■ **What is needed**
Filter the listing down to the lines containing the word "none".

■ **Extracted material**
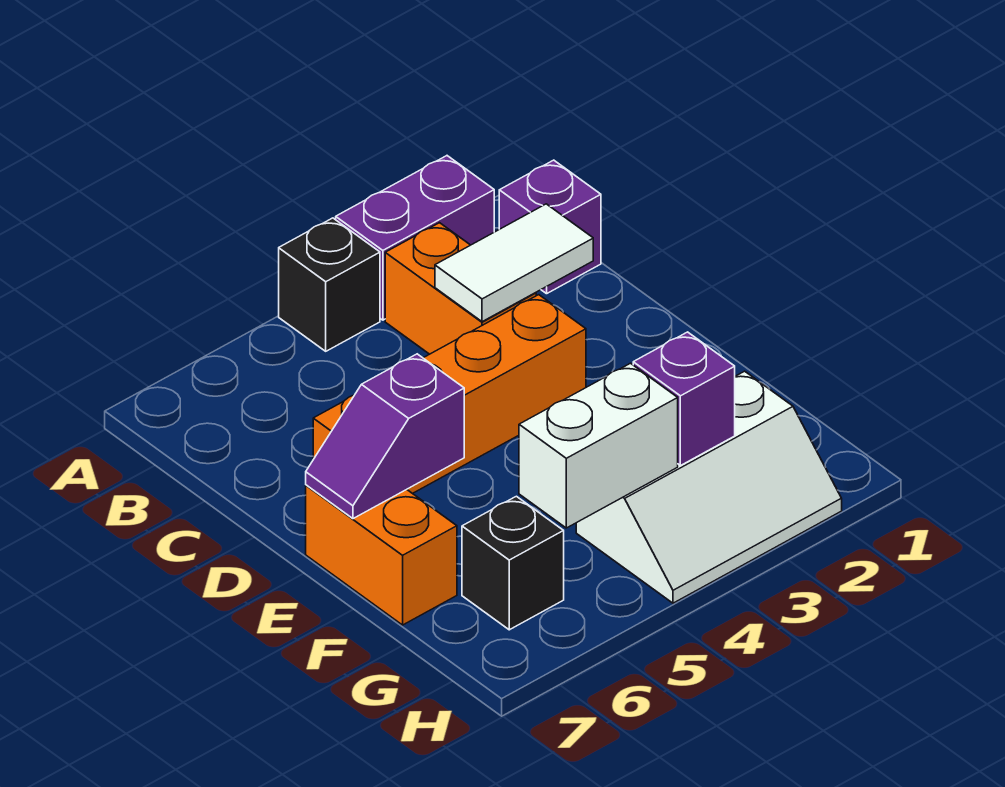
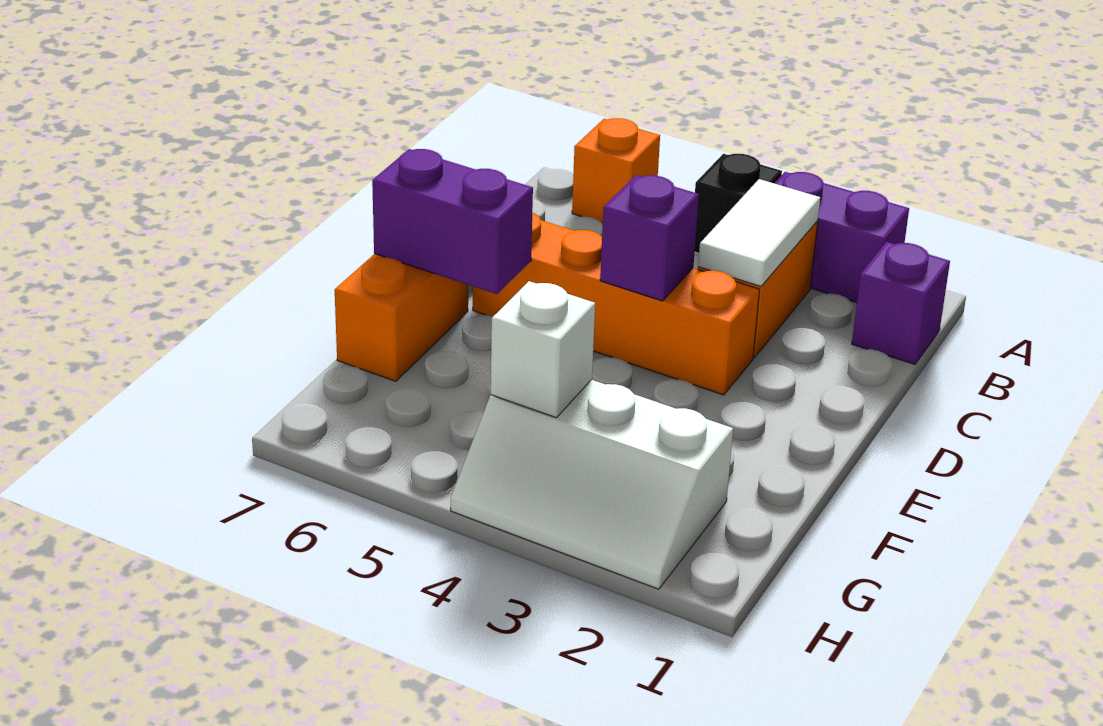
none -> orange brick A6 level 1
white tile C2:C3 level 2 -> white tile B3:C3 level 2
purple slope E6:E7 level 2 top 6 -> purple brick E6:E7 level 2
purple brick G3 level 2 -> purple brick D4 level 2
white brick G4:G5 level 2 -> white brick G4 level 2
black brick G6 level 1 -> none

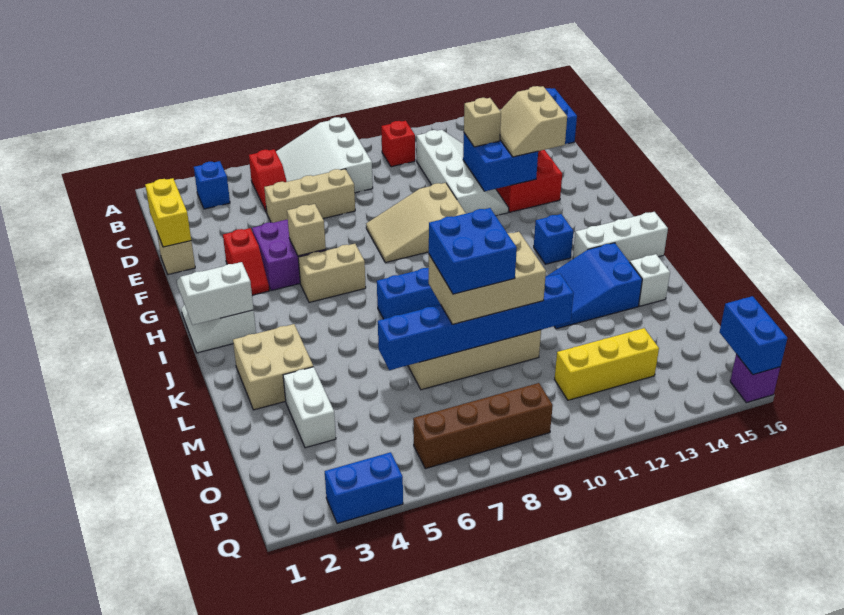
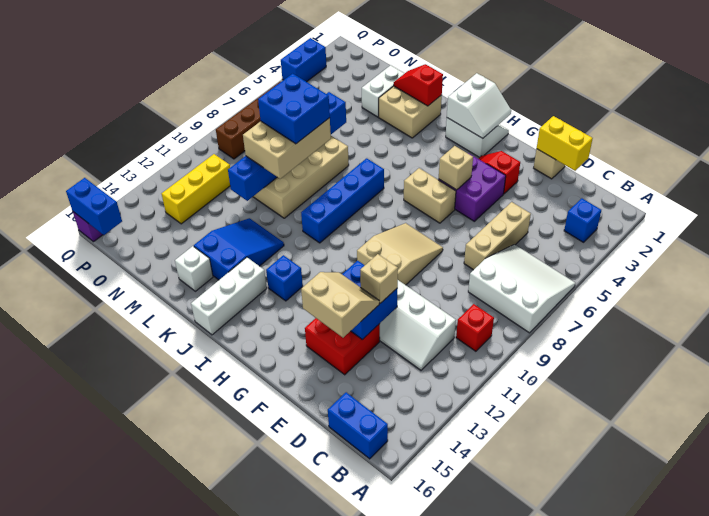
red slope B5:C5 level 1 top B -> red slope K2:L2 level 2 top K
tan brick H5:H6 level 1 -> tan brick G6:H6 level 1
white brick M3:N3 level 1 -> white brick M2:M3 level 1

■ **Exercise response**
none -> orange brick A6 level 1
black brick G6 level 1 -> none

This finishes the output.